WORK TASK ▸
Exclude all images and print the entries below exactly.

SUPPLIED INFORMATION ▸
== Segment start ==

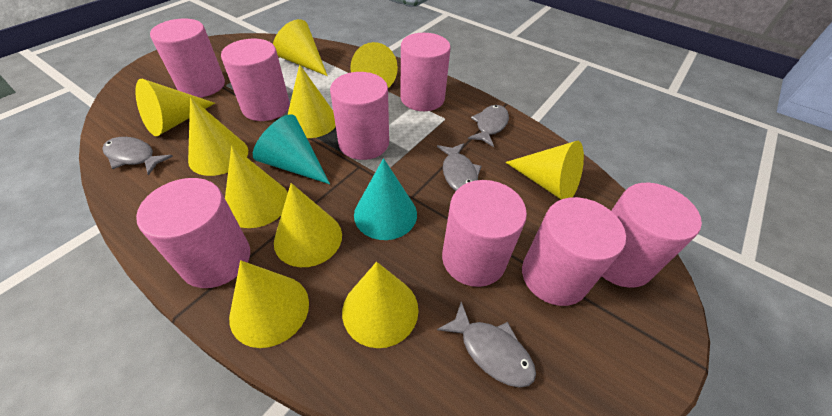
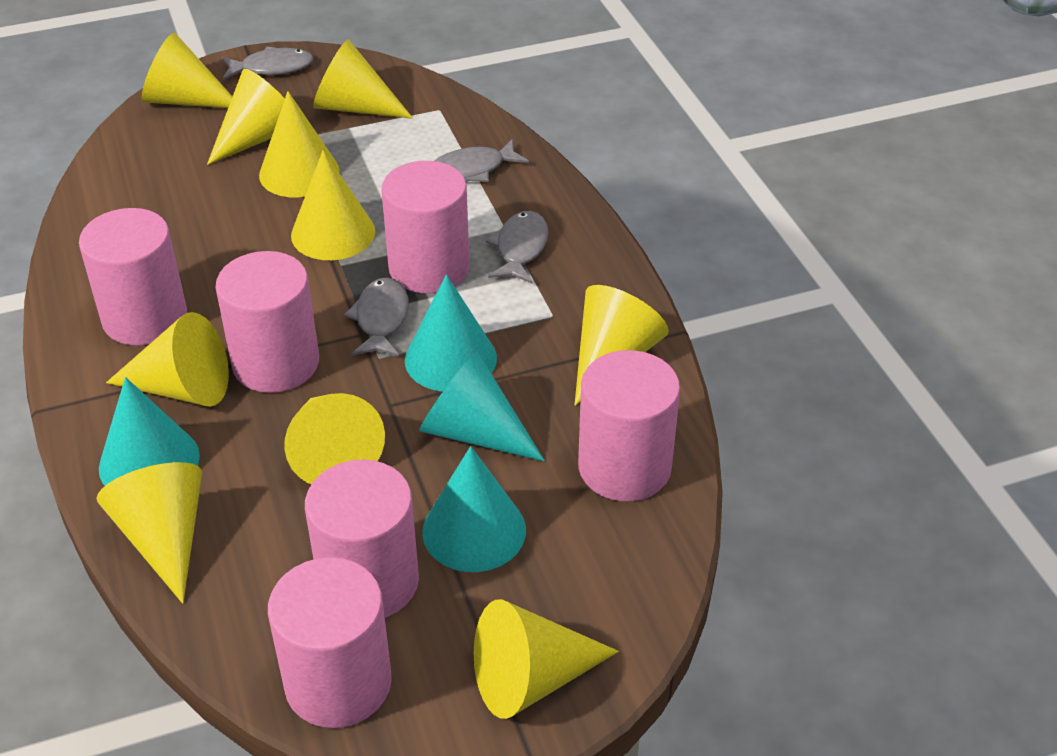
pink cylinder: 8 -> 6
turquoise cone: 2 -> 4

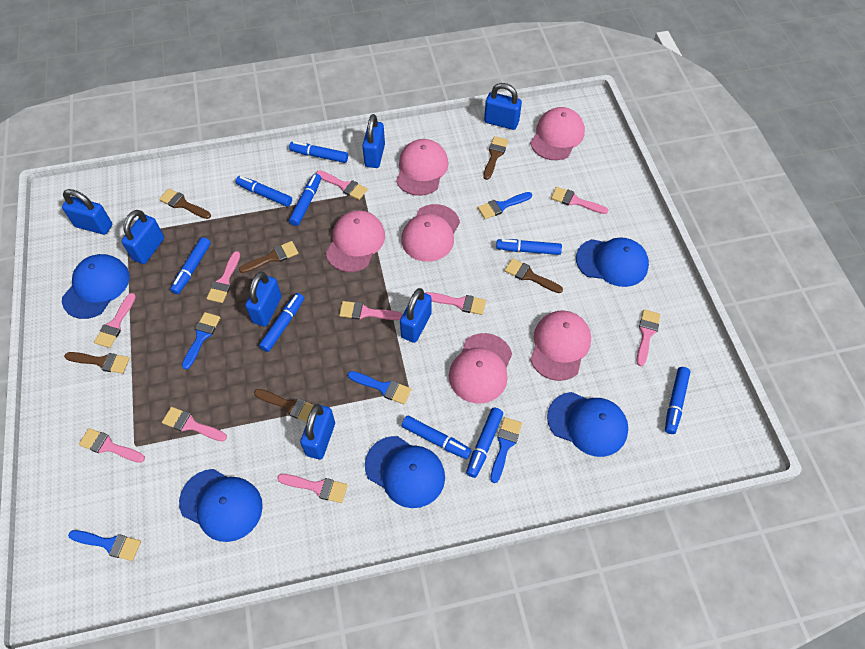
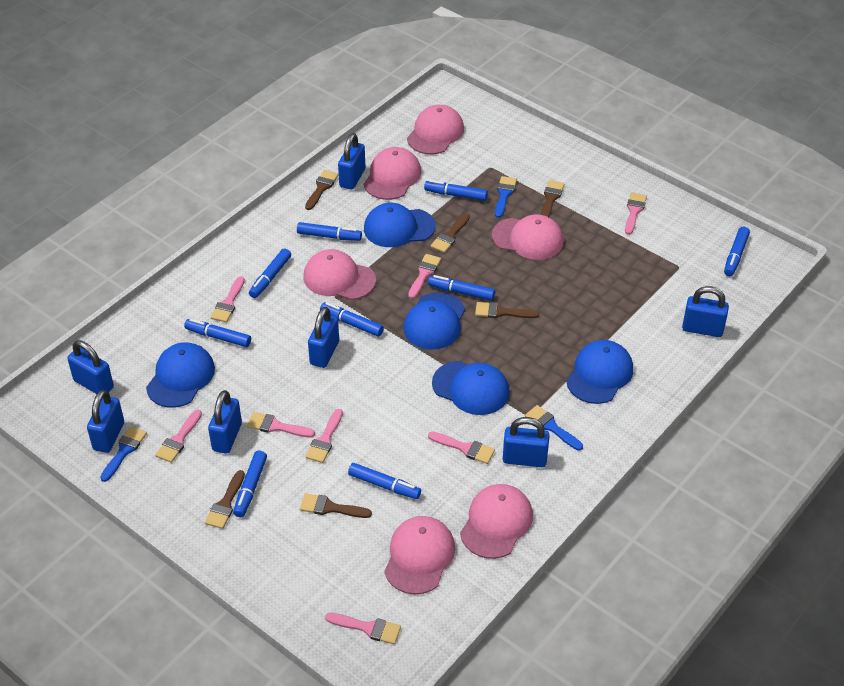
blue brush: 5 -> 3
pink brush: 10 -> 8

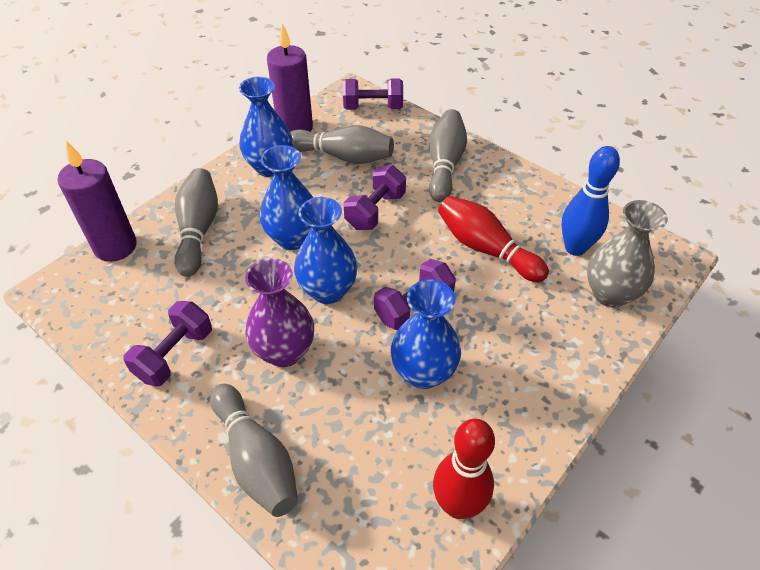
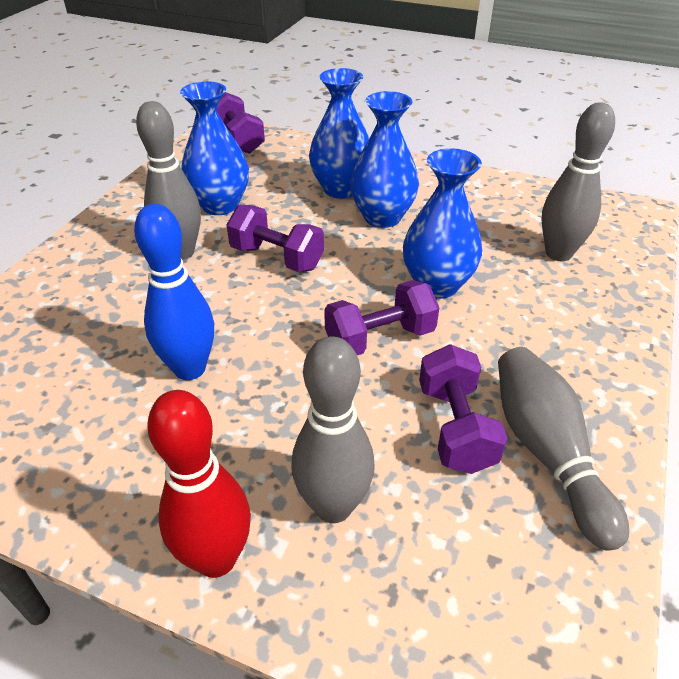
grey vase: 1 -> 0
purple candle: 2 -> 0
purple vase: 1 -> 0
red bowling pin: 2 -> 1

== Segment end ==

RESULT BELOW ▸
pink cylinder: 8 -> 6
turquoise cone: 2 -> 4

blue brush: 5 -> 3
pink brush: 10 -> 8

grey vase: 1 -> 0
purple candle: 2 -> 0
purple vase: 1 -> 0
red bowling pin: 2 -> 1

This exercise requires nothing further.